§ TO DO:
For each entry below, please return its exact wording and leave out any picture.
*** RECORDS PROVIDED Section Begins ***
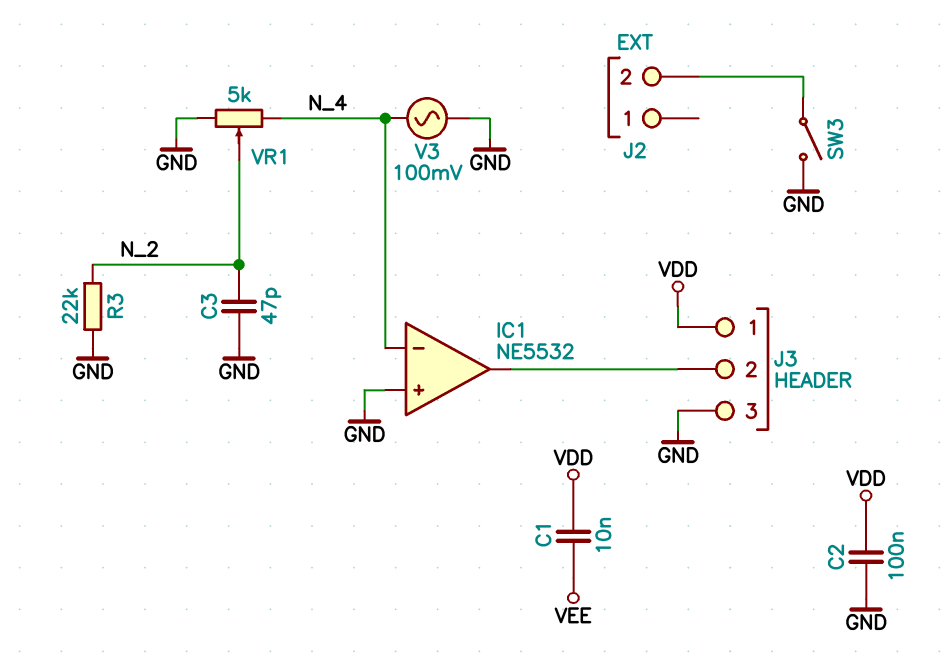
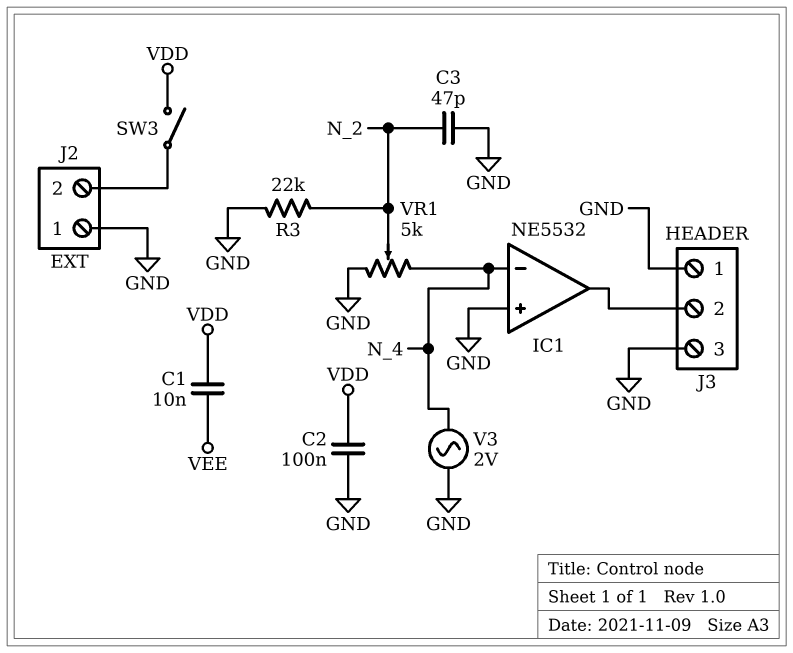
J2 pin 1: none -> GND
J3 pin 1: VDD -> GND
SW3: switch (GND, J2/2) -> switch (J2/2, VDD)
V3: AC 100mV (GND, N_4) -> AC 2V (GND, N_4)

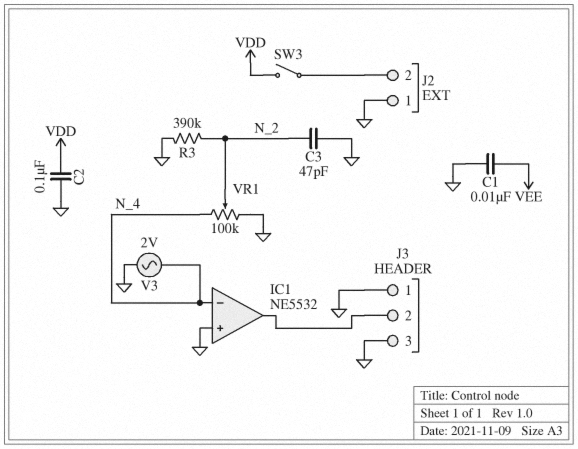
C1: 10nF (VDD, VEE) -> 10nF (GND, VEE)
R3: 22k (GND, N_2) -> 390k (GND, N_2)
VR1: 5k (GND, N_4, wiper N_2) -> 100k (GND, N_4, wiper N_2)

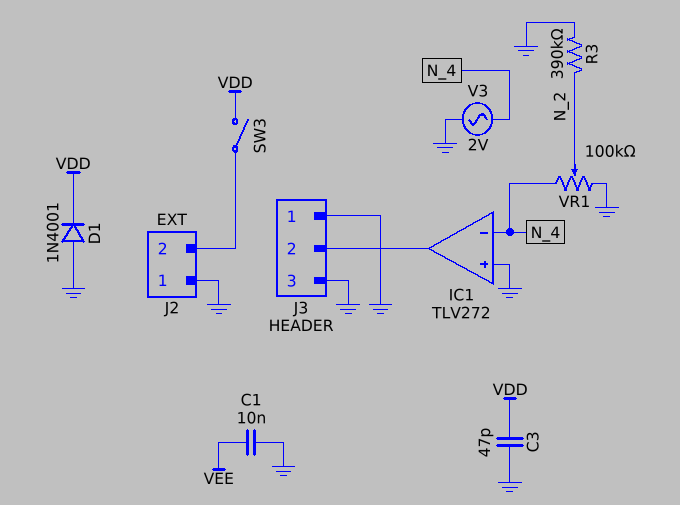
C2: 100nF (GND, VDD) -> none
C3: 47pF (GND, N_2) -> 47pF (GND, VDD)
D1: none -> diode 1N4001 (A GND, K VDD)
IC1: NE5532 -> TLV272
*** RECORDS PROVIDED Section Ends ***
§ TASK SOLUTION:
J2 pin 1: none -> GND
J3 pin 1: VDD -> GND
SW3: switch (GND, J2/2) -> switch (J2/2, VDD)
V3: AC 100mV (GND, N_4) -> AC 2V (GND, N_4)

C1: 10nF (VDD, VEE) -> 10nF (GND, VEE)
R3: 22k (GND, N_2) -> 390k (GND, N_2)
VR1: 5k (GND, N_4, wiper N_2) -> 100k (GND, N_4, wiper N_2)

C2: 100nF (GND, VDD) -> none
C3: 47pF (GND, N_2) -> 47pF (GND, VDD)
D1: none -> diode 1N4001 (A GND, K VDD)
IC1: NE5532 -> TLV272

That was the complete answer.